◆ EXERCISE DIRECTIONS: Print the lines in the listing below starting at the line with "camera: 105 degrees right, 5 degrees up" and ending at the line with "green spoon [622,260,663,319]", both included. Reproduce them exactly and omit every picture.

------------

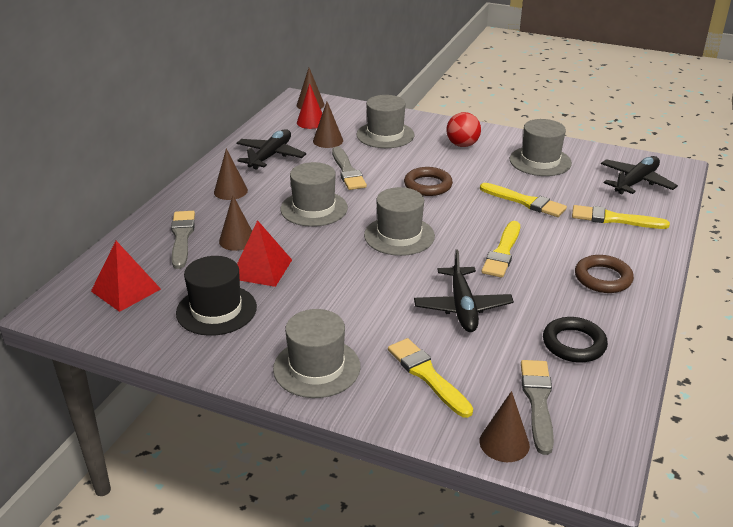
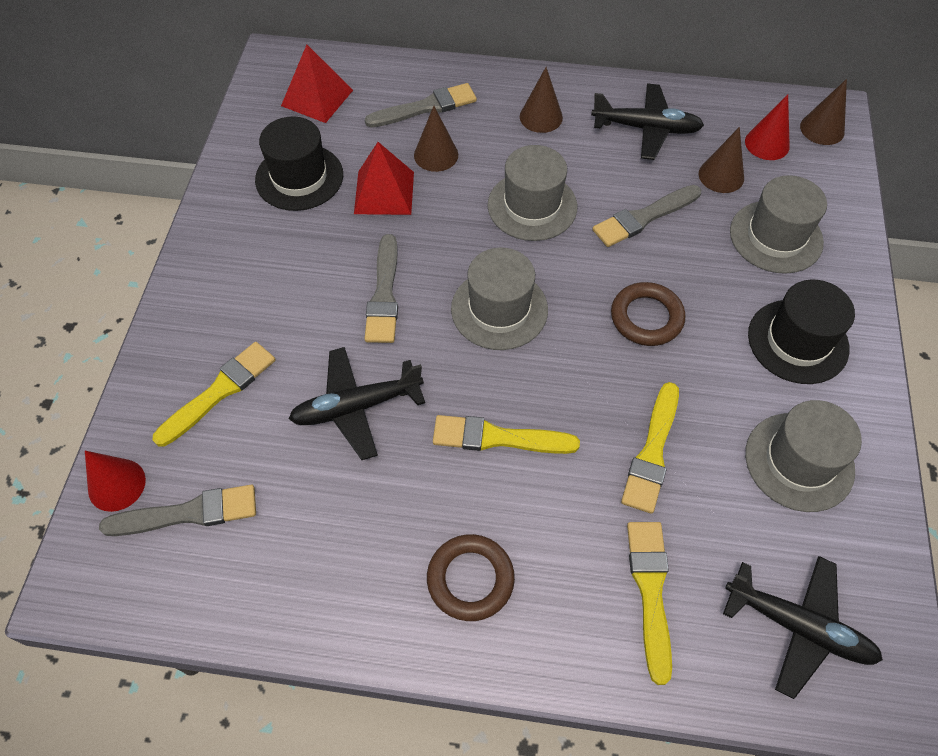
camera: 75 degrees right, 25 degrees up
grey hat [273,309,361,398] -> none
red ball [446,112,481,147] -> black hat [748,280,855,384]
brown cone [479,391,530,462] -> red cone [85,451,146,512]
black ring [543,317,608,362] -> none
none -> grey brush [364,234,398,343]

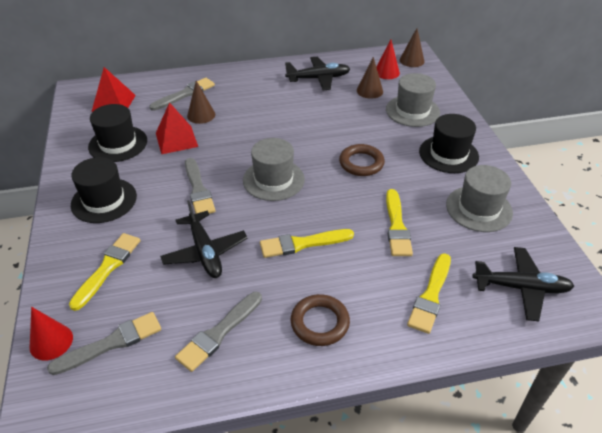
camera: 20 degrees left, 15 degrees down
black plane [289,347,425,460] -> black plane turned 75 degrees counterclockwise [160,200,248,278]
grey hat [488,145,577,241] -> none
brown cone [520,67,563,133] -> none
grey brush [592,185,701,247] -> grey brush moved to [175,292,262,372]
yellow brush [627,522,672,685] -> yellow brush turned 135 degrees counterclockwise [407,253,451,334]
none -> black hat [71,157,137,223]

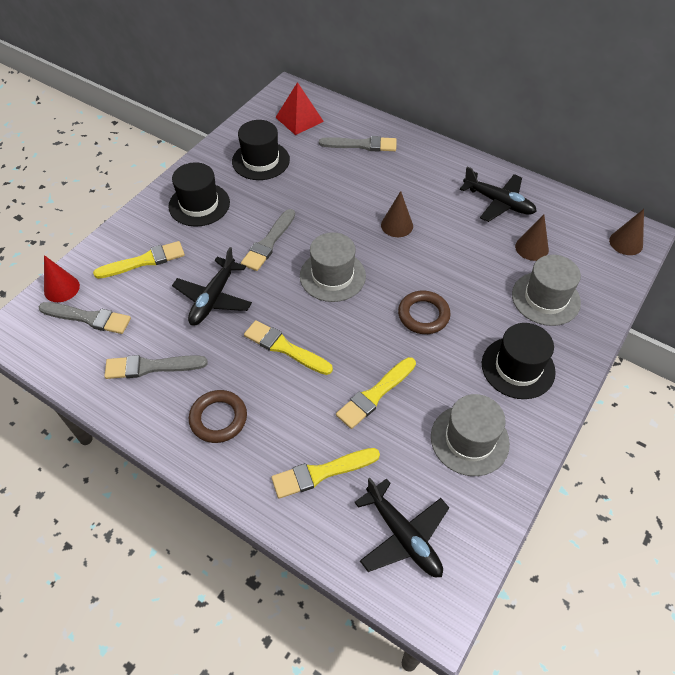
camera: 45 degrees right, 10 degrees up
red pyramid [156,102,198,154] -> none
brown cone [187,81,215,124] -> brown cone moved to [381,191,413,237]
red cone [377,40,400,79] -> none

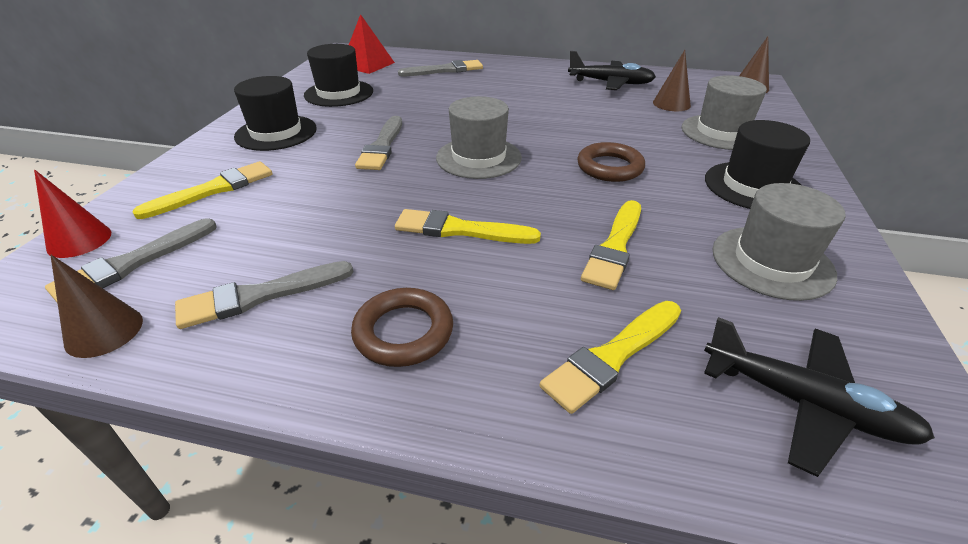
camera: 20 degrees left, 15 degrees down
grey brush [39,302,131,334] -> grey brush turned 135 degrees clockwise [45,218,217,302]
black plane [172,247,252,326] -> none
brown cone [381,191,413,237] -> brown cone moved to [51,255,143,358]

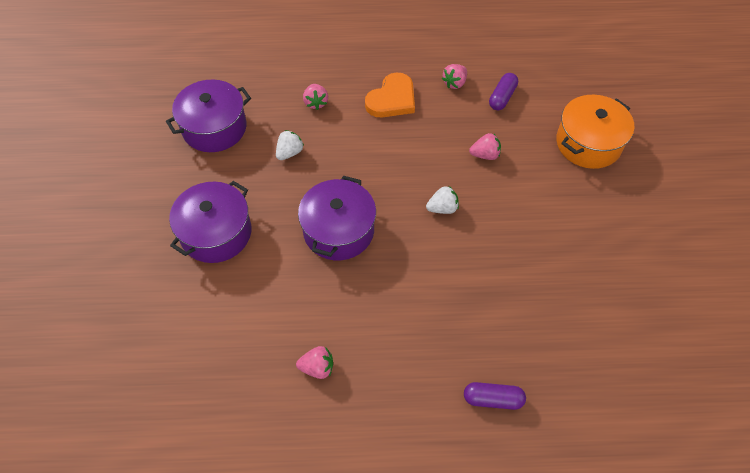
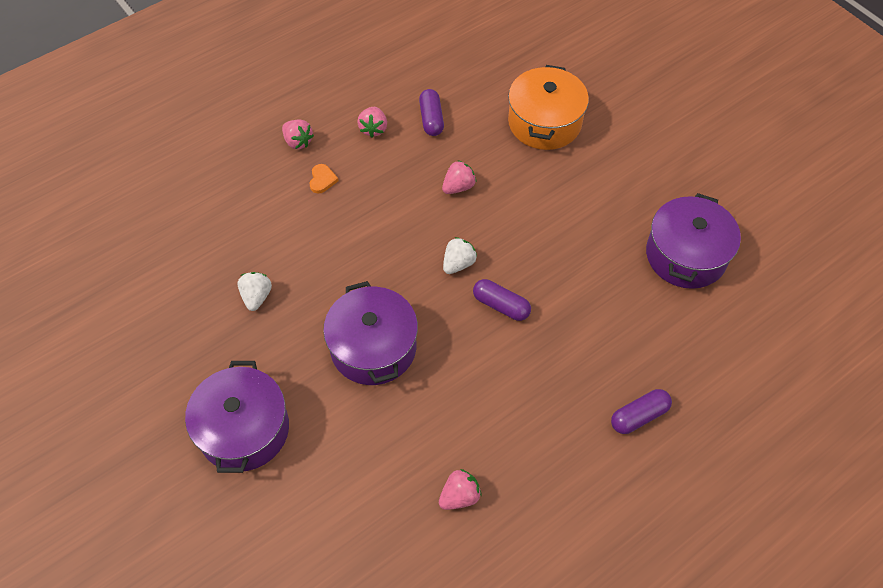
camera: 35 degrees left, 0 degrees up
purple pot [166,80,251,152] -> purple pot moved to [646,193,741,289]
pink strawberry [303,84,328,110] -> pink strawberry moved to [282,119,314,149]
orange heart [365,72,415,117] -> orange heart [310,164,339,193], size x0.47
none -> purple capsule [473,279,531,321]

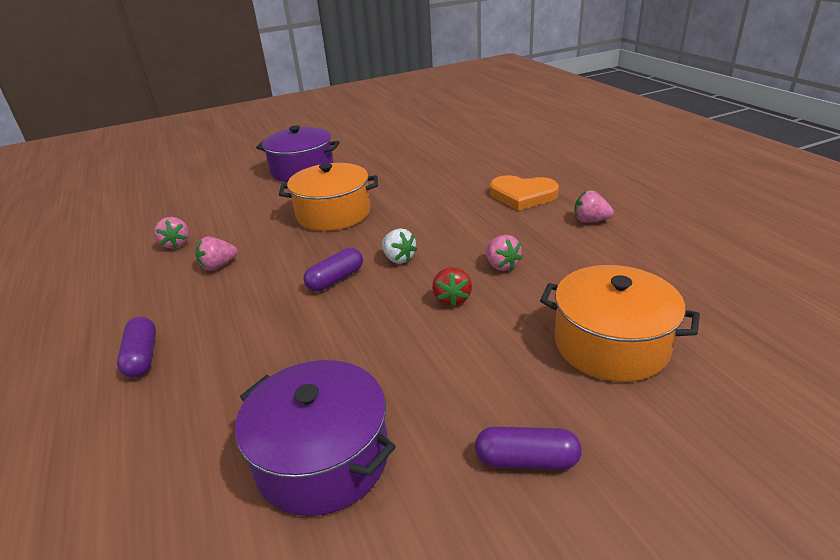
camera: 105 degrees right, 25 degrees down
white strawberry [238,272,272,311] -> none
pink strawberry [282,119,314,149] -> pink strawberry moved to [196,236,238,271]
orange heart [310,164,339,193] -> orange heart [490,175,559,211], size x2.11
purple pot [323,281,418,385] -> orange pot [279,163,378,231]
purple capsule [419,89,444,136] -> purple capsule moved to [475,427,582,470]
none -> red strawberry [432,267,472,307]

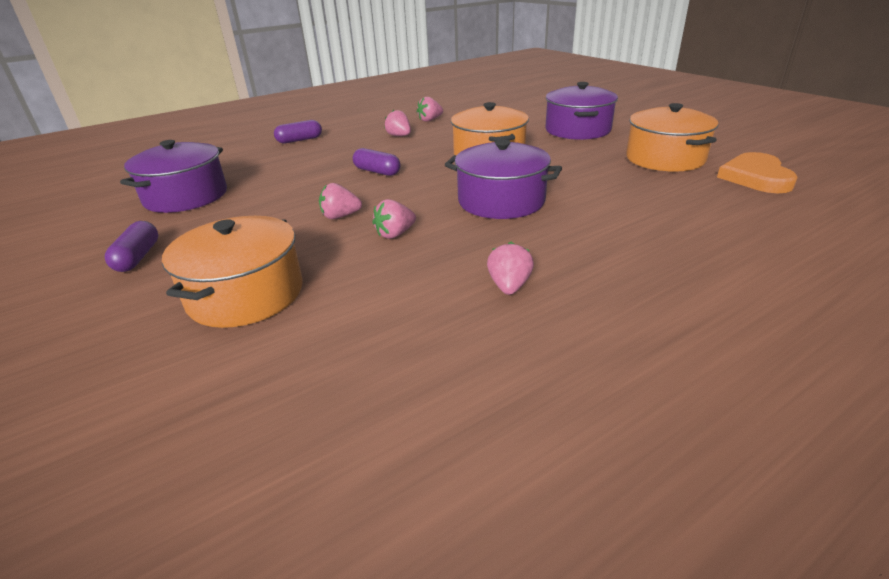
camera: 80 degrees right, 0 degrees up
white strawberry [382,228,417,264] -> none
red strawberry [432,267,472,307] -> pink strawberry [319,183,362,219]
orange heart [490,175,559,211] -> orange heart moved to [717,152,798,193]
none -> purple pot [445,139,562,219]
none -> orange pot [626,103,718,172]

------------

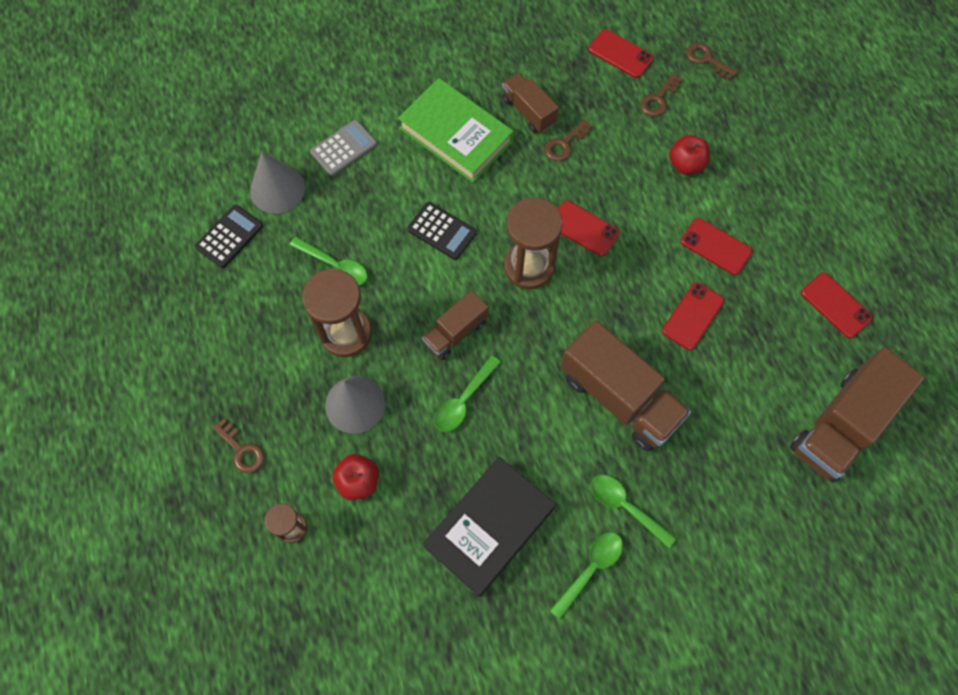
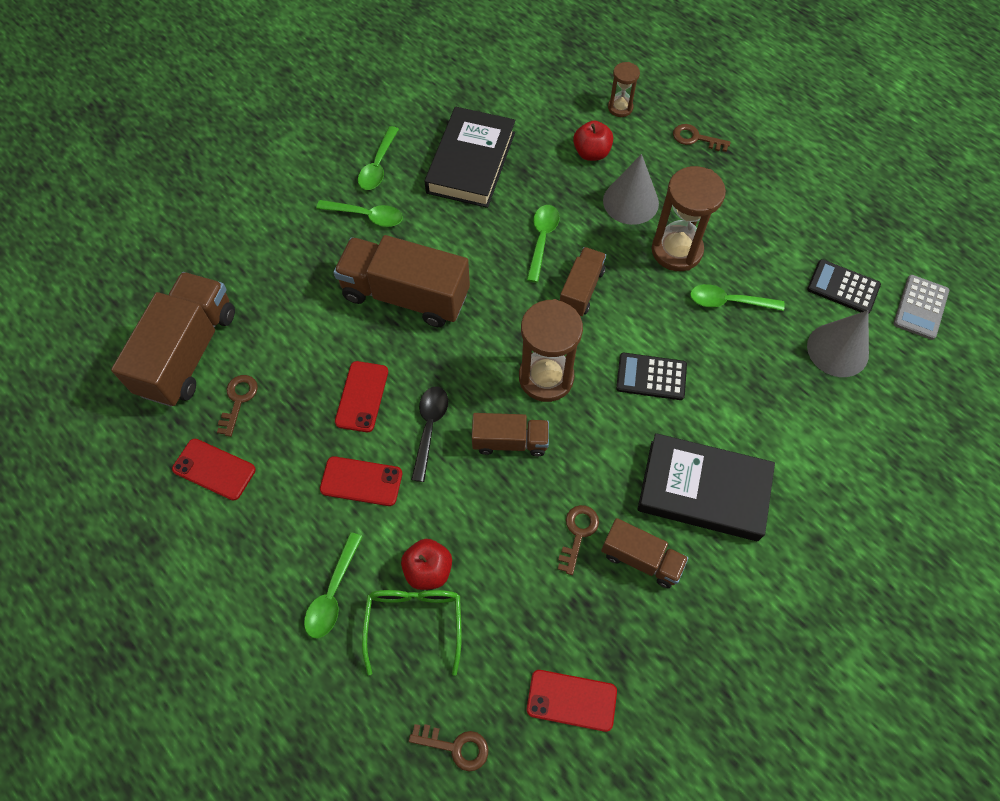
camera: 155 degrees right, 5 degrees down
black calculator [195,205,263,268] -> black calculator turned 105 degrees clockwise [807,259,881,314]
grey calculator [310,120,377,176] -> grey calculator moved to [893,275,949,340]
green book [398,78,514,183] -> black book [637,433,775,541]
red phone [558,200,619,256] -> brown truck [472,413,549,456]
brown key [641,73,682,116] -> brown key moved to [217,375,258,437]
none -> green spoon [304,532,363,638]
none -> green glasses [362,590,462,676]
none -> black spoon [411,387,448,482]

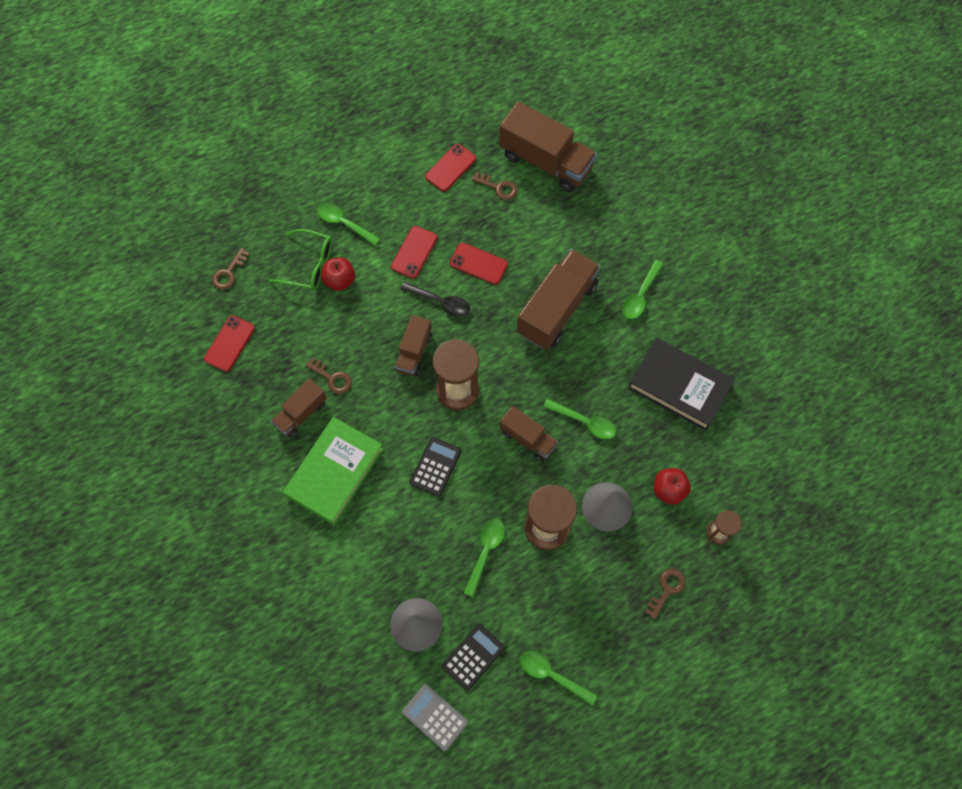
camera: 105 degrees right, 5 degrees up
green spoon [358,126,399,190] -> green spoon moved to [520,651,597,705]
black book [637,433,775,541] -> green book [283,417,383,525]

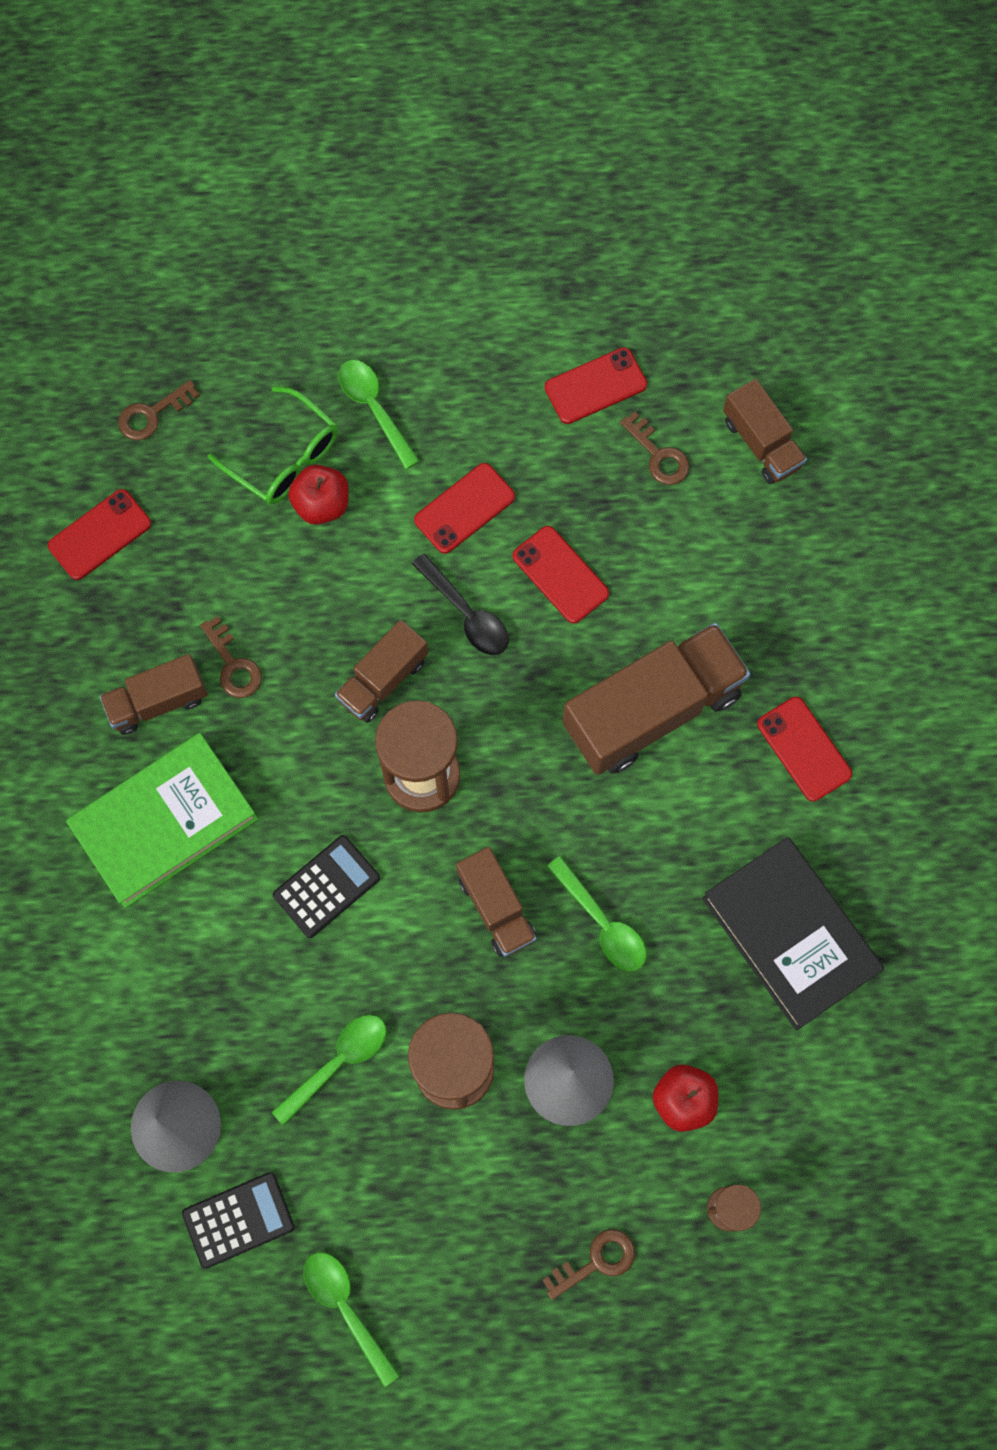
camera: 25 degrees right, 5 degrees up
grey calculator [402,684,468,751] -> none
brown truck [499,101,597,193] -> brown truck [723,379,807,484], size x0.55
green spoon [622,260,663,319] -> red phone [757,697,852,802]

------------

◆ RESPONSE TO THIS TASK:
camera: 105 degrees right, 5 degrees up
green spoon [358,126,399,190] -> green spoon moved to [520,651,597,705]
black book [637,433,775,541] -> green book [283,417,383,525]

camera: 25 degrees right, 5 degrees up
grey calculator [402,684,468,751] -> none
brown truck [499,101,597,193] -> brown truck [723,379,807,484], size x0.55
green spoon [622,260,663,319] -> red phone [757,697,852,802]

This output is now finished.